== DESCRIPTION OF THE TASK ==
Could you restate word for word every line from the one containing "The second view lost the imbryk/fioletowy" to the end of the records, and nothing else?

------------------------------------------------

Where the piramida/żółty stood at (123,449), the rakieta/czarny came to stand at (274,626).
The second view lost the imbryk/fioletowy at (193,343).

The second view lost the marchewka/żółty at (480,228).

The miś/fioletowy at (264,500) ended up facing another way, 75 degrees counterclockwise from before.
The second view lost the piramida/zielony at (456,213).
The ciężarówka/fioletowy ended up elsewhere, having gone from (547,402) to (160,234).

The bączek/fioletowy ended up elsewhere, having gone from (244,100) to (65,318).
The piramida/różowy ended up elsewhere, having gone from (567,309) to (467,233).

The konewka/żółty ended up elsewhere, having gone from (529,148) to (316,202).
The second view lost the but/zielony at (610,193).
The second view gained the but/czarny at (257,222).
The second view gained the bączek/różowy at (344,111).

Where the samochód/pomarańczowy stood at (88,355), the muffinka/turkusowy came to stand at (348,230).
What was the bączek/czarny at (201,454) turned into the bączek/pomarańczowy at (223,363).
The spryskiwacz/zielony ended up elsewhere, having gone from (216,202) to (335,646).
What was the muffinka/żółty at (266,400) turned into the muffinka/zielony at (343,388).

------------------------------------------------

== PROBLEM SOLUTION ==
The second view lost the imbryk/fioletowy at (193,343).

The second view lost the marchewka/żółty at (480,228).

The miś/fioletowy at (264,500) ended up facing another way, 75 degrees counterclockwise from before.
The second view lost the piramida/zielony at (456,213).
The ciężarówka/fioletowy ended up elsewhere, having gone from (547,402) to (160,234).

The bączek/fioletowy ended up elsewhere, having gone from (244,100) to (65,318).
The piramida/różowy ended up elsewhere, having gone from (567,309) to (467,233).

The konewka/żółty ended up elsewhere, having gone from (529,148) to (316,202).
The second view lost the but/zielony at (610,193).
The second view gained the but/czarny at (257,222).
The second view gained the bączek/różowy at (344,111).

Where the samochód/pomarańczowy stood at (88,355), the muffinka/turkusowy came to stand at (348,230).
What was the bączek/czarny at (201,454) turned into the bączek/pomarańczowy at (223,363).
The spryskiwacz/zielony ended up elsewhere, having gone from (216,202) to (335,646).
What was the muffinka/żółty at (266,400) turned into the muffinka/zielony at (343,388).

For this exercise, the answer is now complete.